Top to bottom, every record is to be copied word for word.

EXTRACTED MATERIAL -
□ □ □ □ □ □ □
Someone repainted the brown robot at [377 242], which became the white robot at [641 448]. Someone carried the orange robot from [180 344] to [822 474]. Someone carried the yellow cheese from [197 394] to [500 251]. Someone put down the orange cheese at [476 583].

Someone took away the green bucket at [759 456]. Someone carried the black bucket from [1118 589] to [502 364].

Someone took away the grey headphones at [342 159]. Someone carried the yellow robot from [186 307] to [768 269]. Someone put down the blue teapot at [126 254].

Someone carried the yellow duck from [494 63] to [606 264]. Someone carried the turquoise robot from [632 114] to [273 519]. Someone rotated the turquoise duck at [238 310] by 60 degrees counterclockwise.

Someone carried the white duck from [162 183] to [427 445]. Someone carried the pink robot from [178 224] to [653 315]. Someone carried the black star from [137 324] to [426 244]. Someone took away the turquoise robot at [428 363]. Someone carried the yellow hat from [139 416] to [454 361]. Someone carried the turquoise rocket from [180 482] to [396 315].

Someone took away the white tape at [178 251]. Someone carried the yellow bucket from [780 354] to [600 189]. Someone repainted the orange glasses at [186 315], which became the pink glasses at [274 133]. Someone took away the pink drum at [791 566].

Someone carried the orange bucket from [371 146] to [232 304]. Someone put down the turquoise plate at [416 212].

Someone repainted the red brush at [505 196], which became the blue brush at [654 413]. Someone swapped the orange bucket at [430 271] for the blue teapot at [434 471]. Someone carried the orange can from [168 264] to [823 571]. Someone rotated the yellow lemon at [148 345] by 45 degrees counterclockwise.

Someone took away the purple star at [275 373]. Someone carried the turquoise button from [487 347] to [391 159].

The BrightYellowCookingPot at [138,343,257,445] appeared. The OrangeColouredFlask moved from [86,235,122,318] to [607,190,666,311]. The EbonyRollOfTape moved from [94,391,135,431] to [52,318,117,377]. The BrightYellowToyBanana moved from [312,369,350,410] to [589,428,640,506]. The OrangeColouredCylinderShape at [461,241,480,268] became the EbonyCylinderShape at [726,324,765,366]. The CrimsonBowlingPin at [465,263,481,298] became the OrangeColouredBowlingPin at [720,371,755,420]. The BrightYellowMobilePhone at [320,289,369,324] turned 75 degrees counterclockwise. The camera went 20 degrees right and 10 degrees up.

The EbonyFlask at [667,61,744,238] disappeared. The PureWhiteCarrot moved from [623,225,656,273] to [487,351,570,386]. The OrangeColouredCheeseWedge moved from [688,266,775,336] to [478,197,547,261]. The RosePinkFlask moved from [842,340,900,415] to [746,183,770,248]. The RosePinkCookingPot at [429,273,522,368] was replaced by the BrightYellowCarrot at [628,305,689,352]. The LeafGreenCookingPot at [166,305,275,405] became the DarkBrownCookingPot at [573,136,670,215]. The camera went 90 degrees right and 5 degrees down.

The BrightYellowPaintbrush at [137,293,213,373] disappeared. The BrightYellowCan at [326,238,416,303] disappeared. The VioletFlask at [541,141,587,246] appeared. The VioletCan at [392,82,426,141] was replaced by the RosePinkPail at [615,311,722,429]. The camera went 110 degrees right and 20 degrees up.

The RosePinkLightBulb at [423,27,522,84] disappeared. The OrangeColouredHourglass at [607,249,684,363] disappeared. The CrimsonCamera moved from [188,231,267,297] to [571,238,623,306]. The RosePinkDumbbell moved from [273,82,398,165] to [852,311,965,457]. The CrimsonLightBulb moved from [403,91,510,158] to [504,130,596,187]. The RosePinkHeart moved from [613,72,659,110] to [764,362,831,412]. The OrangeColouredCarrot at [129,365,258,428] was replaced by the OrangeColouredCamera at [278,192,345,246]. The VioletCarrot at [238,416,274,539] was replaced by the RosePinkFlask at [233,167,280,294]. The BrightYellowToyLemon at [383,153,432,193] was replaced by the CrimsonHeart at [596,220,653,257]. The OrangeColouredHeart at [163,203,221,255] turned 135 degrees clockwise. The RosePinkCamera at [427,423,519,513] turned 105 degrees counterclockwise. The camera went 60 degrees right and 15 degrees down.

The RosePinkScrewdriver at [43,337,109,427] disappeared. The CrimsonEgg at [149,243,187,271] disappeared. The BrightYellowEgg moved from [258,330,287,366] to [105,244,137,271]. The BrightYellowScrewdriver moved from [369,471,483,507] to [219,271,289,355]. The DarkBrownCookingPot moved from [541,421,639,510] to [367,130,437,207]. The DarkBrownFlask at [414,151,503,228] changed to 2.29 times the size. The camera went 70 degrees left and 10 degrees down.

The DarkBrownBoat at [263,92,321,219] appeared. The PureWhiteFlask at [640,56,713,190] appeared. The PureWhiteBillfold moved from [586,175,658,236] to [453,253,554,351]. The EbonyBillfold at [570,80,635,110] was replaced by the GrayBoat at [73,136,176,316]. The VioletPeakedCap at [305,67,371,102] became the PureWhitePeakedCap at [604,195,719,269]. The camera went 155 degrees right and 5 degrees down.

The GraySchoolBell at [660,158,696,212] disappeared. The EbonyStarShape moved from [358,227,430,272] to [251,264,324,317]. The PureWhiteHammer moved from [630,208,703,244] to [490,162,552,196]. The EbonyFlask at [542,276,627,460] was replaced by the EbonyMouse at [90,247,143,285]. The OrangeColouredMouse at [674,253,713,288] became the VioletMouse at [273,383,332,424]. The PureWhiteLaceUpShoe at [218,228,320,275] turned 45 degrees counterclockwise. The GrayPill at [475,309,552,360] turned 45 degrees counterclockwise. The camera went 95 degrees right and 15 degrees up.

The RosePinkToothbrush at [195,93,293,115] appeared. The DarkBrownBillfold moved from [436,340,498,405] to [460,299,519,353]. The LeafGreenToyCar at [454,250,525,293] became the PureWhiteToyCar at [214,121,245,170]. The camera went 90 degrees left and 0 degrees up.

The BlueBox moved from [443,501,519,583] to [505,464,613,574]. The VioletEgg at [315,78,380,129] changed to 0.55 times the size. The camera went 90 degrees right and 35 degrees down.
□ □ □ □ □ □ □
ANSWER FOR THIS EXERCISE -
Someone repainted the brown robot at [377 242], which became the white robot at [641 448]. Someone carried the orange robot from [180 344] to [822 474]. Someone carried the yellow cheese from [197 394] to [500 251]. Someone put down the orange cheese at [476 583].

Someone took away the green bucket at [759 456]. Someone carried the black bucket from [1118 589] to [502 364].

Someone took away the grey headphones at [342 159]. Someone carried the yellow robot from [186 307] to [768 269]. Someone put down the blue teapot at [126 254].

Someone carried the yellow duck from [494 63] to [606 264]. Someone carried the turquoise robot from [632 114] to [273 519]. Someone rotated the turquoise duck at [238 310] by 60 degrees counterclockwise.

Someone carried the white duck from [162 183] to [427 445]. Someone carried the pink robot from [178 224] to [653 315]. Someone carried the black star from [137 324] to [426 244]. Someone took away the turquoise robot at [428 363]. Someone carried the yellow hat from [139 416] to [454 361]. Someone carried the turquoise rocket from [180 482] to [396 315].

Someone took away the white tape at [178 251]. Someone carried the yellow bucket from [780 354] to [600 189]. Someone repainted the orange glasses at [186 315], which became the pink glasses at [274 133]. Someone took away the pink drum at [791 566].

Someone carried the orange bucket from [371 146] to [232 304]. Someone put down the turquoise plate at [416 212].

Someone repainted the red brush at [505 196], which became the blue brush at [654 413]. Someone swapped the orange bucket at [430 271] for the blue teapot at [434 471]. Someone carried the orange can from [168 264] to [823 571]. Someone rotated the yellow lemon at [148 345] by 45 degrees counterclockwise.

Someone took away the purple star at [275 373]. Someone carried the turquoise button from [487 347] to [391 159].

The BrightYellowCookingPot at [138,343,257,445] appeared. The OrangeColouredFlask moved from [86,235,122,318] to [607,190,666,311]. The EbonyRollOfTape moved from [94,391,135,431] to [52,318,117,377]. The BrightYellowToyBanana moved from [312,369,350,410] to [589,428,640,506]. The OrangeColouredCylinderShape at [461,241,480,268] became the EbonyCylinderShape at [726,324,765,366]. The CrimsonBowlingPin at [465,263,481,298] became the OrangeColouredBowlingPin at [720,371,755,420]. The BrightYellowMobilePhone at [320,289,369,324] turned 75 degrees counterclockwise. The camera went 20 degrees right and 10 degrees up.

The EbonyFlask at [667,61,744,238] disappeared. The PureWhiteCarrot moved from [623,225,656,273] to [487,351,570,386]. The OrangeColouredCheeseWedge moved from [688,266,775,336] to [478,197,547,261]. The RosePinkFlask moved from [842,340,900,415] to [746,183,770,248]. The RosePinkCookingPot at [429,273,522,368] was replaced by the BrightYellowCarrot at [628,305,689,352]. The LeafGreenCookingPot at [166,305,275,405] became the DarkBrownCookingPot at [573,136,670,215]. The camera went 90 degrees right and 5 degrees down.

The BrightYellowPaintbrush at [137,293,213,373] disappeared. The BrightYellowCan at [326,238,416,303] disappeared. The VioletFlask at [541,141,587,246] appeared. The VioletCan at [392,82,426,141] was replaced by the RosePinkPail at [615,311,722,429]. The camera went 110 degrees right and 20 degrees up.

The RosePinkLightBulb at [423,27,522,84] disappeared. The OrangeColouredHourglass at [607,249,684,363] disappeared. The CrimsonCamera moved from [188,231,267,297] to [571,238,623,306]. The RosePinkDumbbell moved from [273,82,398,165] to [852,311,965,457]. The CrimsonLightBulb moved from [403,91,510,158] to [504,130,596,187]. The RosePinkHeart moved from [613,72,659,110] to [764,362,831,412]. The OrangeColouredCarrot at [129,365,258,428] was replaced by the OrangeColouredCamera at [278,192,345,246]. The VioletCarrot at [238,416,274,539] was replaced by the RosePinkFlask at [233,167,280,294]. The BrightYellowToyLemon at [383,153,432,193] was replaced by the CrimsonHeart at [596,220,653,257]. The OrangeColouredHeart at [163,203,221,255] turned 135 degrees clockwise. The RosePinkCamera at [427,423,519,513] turned 105 degrees counterclockwise. The camera went 60 degrees right and 15 degrees down.

The RosePinkScrewdriver at [43,337,109,427] disappeared. The CrimsonEgg at [149,243,187,271] disappeared. The BrightYellowEgg moved from [258,330,287,366] to [105,244,137,271]. The BrightYellowScrewdriver moved from [369,471,483,507] to [219,271,289,355]. The DarkBrownCookingPot moved from [541,421,639,510] to [367,130,437,207]. The DarkBrownFlask at [414,151,503,228] changed to 2.29 times the size. The camera went 70 degrees left and 10 degrees down.

The DarkBrownBoat at [263,92,321,219] appeared. The PureWhiteFlask at [640,56,713,190] appeared. The PureWhiteBillfold moved from [586,175,658,236] to [453,253,554,351]. The EbonyBillfold at [570,80,635,110] was replaced by the GrayBoat at [73,136,176,316]. The VioletPeakedCap at [305,67,371,102] became the PureWhitePeakedCap at [604,195,719,269]. The camera went 155 degrees right and 5 degrees down.

The GraySchoolBell at [660,158,696,212] disappeared. The EbonyStarShape moved from [358,227,430,272] to [251,264,324,317]. The PureWhiteHammer moved from [630,208,703,244] to [490,162,552,196]. The EbonyFlask at [542,276,627,460] was replaced by the EbonyMouse at [90,247,143,285]. The OrangeColouredMouse at [674,253,713,288] became the VioletMouse at [273,383,332,424]. The PureWhiteLaceUpShoe at [218,228,320,275] turned 45 degrees counterclockwise. The GrayPill at [475,309,552,360] turned 45 degrees counterclockwise. The camera went 95 degrees right and 15 degrees up.

The RosePinkToothbrush at [195,93,293,115] appeared. The DarkBrownBillfold moved from [436,340,498,405] to [460,299,519,353]. The LeafGreenToyCar at [454,250,525,293] became the PureWhiteToyCar at [214,121,245,170]. The camera went 90 degrees left and 0 degrees up.

The BlueBox moved from [443,501,519,583] to [505,464,613,574]. The VioletEgg at [315,78,380,129] changed to 0.55 times the size. The camera went 90 degrees right and 35 degrees down.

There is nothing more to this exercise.